* _INFORMATION SUPPLIED_
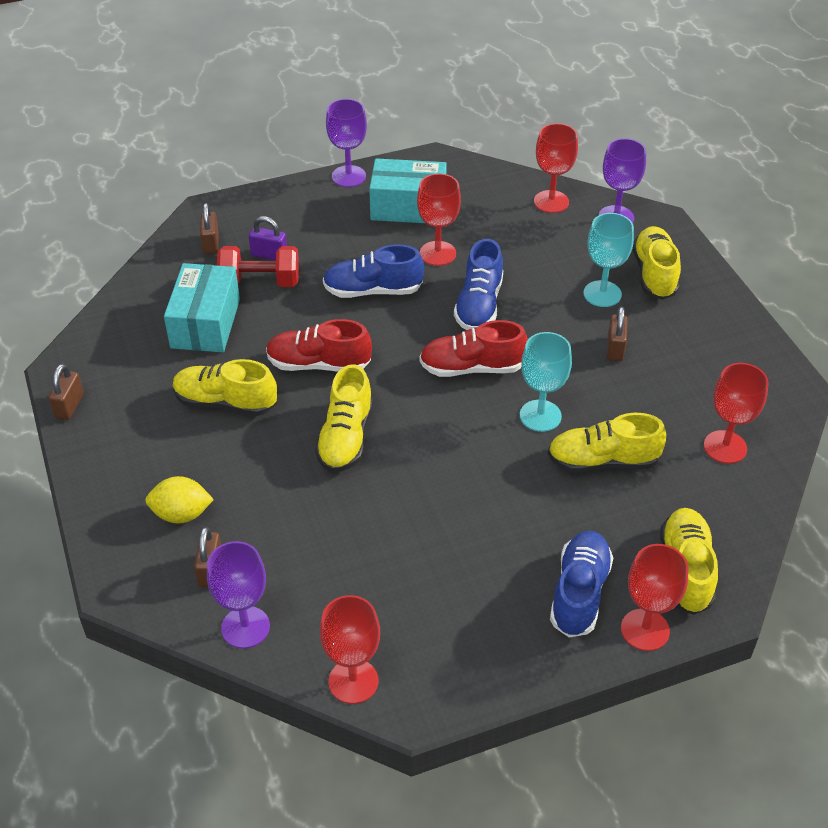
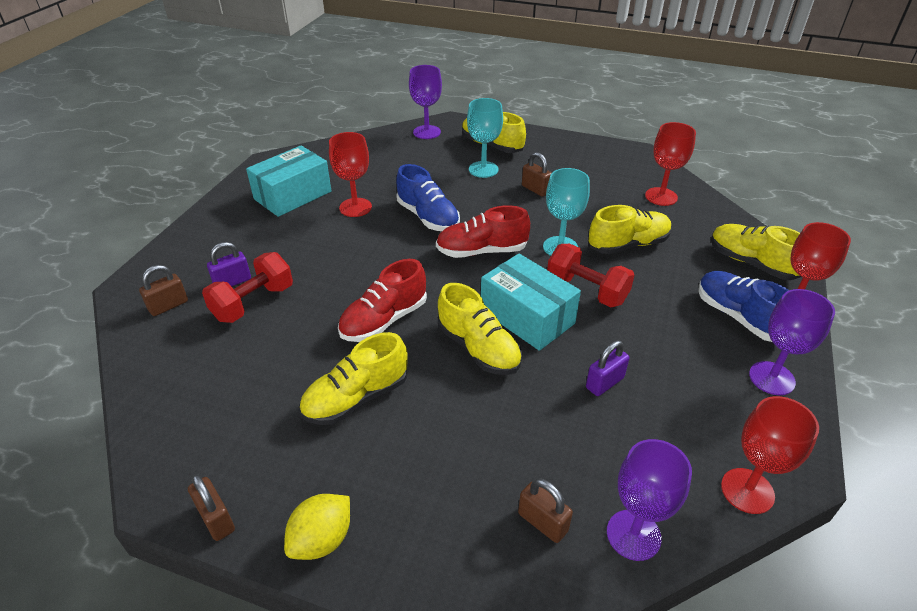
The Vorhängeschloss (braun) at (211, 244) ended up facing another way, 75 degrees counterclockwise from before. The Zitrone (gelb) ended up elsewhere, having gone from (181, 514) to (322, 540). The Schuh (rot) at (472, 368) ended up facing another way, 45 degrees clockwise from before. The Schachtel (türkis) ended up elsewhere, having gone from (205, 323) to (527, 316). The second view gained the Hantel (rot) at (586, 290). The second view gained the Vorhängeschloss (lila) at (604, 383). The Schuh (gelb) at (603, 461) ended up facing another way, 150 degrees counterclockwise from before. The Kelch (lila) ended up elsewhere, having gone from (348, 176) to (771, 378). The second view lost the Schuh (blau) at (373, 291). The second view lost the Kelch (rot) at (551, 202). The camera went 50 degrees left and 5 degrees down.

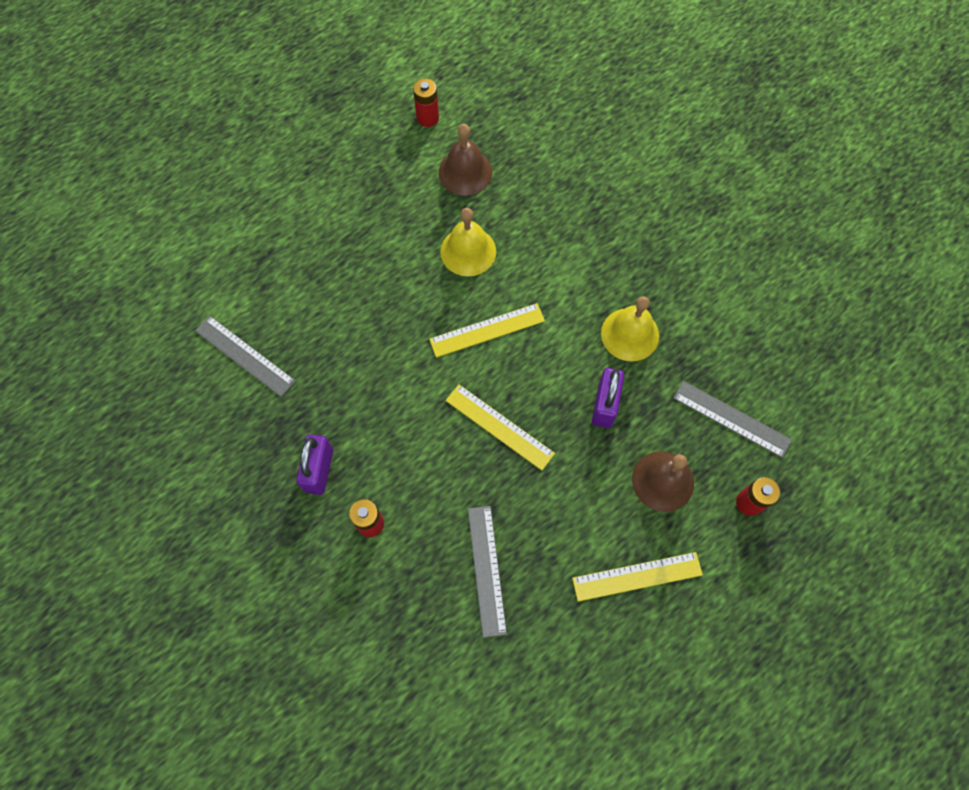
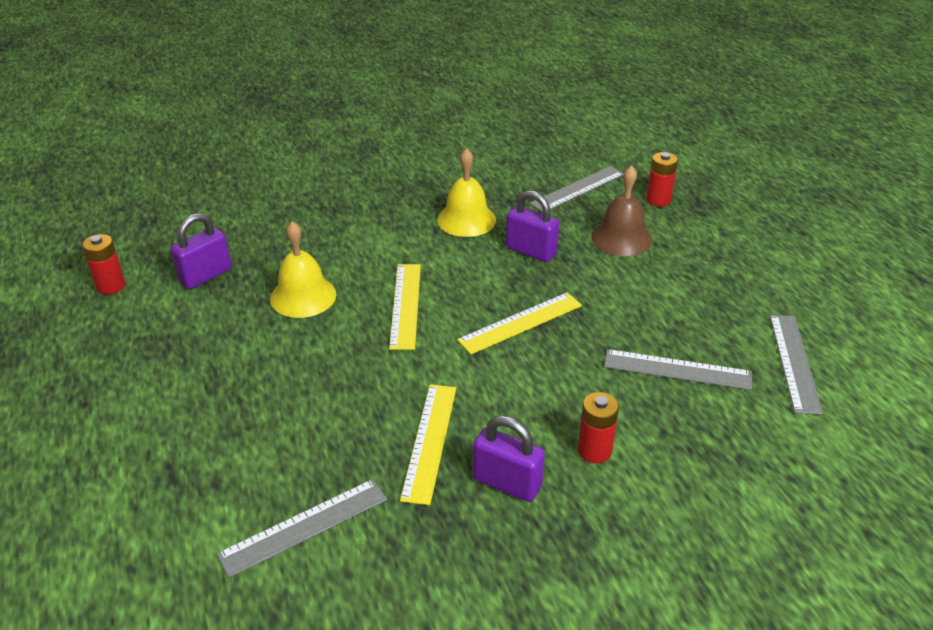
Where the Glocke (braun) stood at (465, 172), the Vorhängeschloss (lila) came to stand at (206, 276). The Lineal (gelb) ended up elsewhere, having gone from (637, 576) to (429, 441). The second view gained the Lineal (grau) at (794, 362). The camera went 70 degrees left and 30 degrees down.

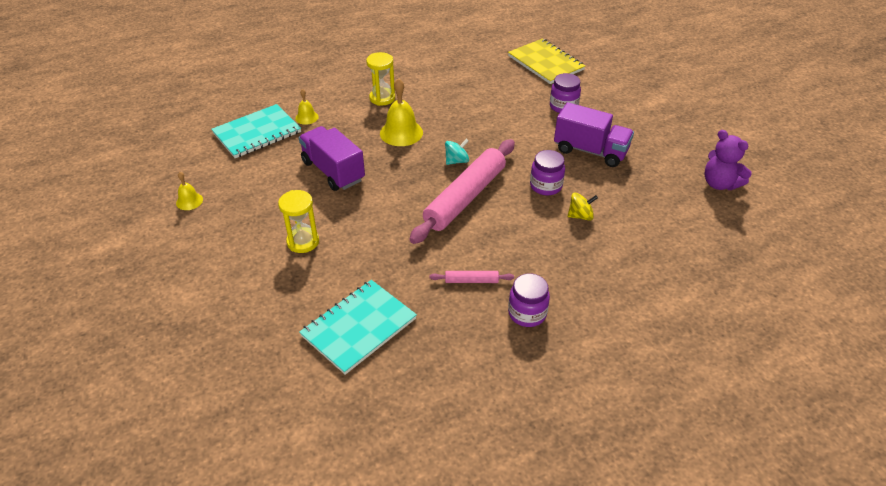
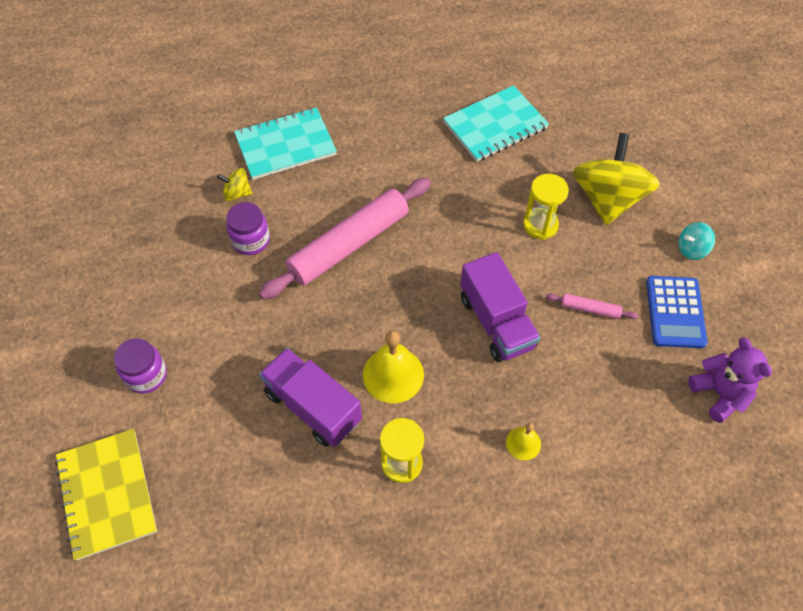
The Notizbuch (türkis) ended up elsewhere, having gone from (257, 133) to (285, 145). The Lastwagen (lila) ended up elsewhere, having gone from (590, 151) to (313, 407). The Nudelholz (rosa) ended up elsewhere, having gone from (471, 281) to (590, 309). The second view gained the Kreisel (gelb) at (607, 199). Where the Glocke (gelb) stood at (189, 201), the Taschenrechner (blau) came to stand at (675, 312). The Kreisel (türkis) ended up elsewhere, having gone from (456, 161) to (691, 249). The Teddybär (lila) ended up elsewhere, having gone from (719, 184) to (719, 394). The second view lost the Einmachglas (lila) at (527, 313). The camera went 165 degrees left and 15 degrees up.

* _ASSIGNMENT_
All of the lines above should be printed exactly, minus the pictures.

* _WRITTEN RESPONSE_
The Vorhängeschloss (braun) at (211, 244) ended up facing another way, 75 degrees counterclockwise from before. The Zitrone (gelb) ended up elsewhere, having gone from (181, 514) to (322, 540). The Schuh (rot) at (472, 368) ended up facing another way, 45 degrees clockwise from before. The Schachtel (türkis) ended up elsewhere, having gone from (205, 323) to (527, 316). The second view gained the Hantel (rot) at (586, 290). The second view gained the Vorhängeschloss (lila) at (604, 383). The Schuh (gelb) at (603, 461) ended up facing another way, 150 degrees counterclockwise from before. The Kelch (lila) ended up elsewhere, having gone from (348, 176) to (771, 378). The second view lost the Schuh (blau) at (373, 291). The second view lost the Kelch (rot) at (551, 202). The camera went 50 degrees left and 5 degrees down.

Where the Glocke (braun) stood at (465, 172), the Vorhängeschloss (lila) came to stand at (206, 276). The Lineal (gelb) ended up elsewhere, having gone from (637, 576) to (429, 441). The second view gained the Lineal (grau) at (794, 362). The camera went 70 degrees left and 30 degrees down.

The Notizbuch (türkis) ended up elsewhere, having gone from (257, 133) to (285, 145). The Lastwagen (lila) ended up elsewhere, having gone from (590, 151) to (313, 407). The Nudelholz (rosa) ended up elsewhere, having gone from (471, 281) to (590, 309). The second view gained the Kreisel (gelb) at (607, 199). Where the Glocke (gelb) stood at (189, 201), the Taschenrechner (blau) came to stand at (675, 312). The Kreisel (türkis) ended up elsewhere, having gone from (456, 161) to (691, 249). The Teddybär (lila) ended up elsewhere, having gone from (719, 184) to (719, 394). The second view lost the Einmachglas (lila) at (527, 313). The camera went 165 degrees left and 15 degrees up.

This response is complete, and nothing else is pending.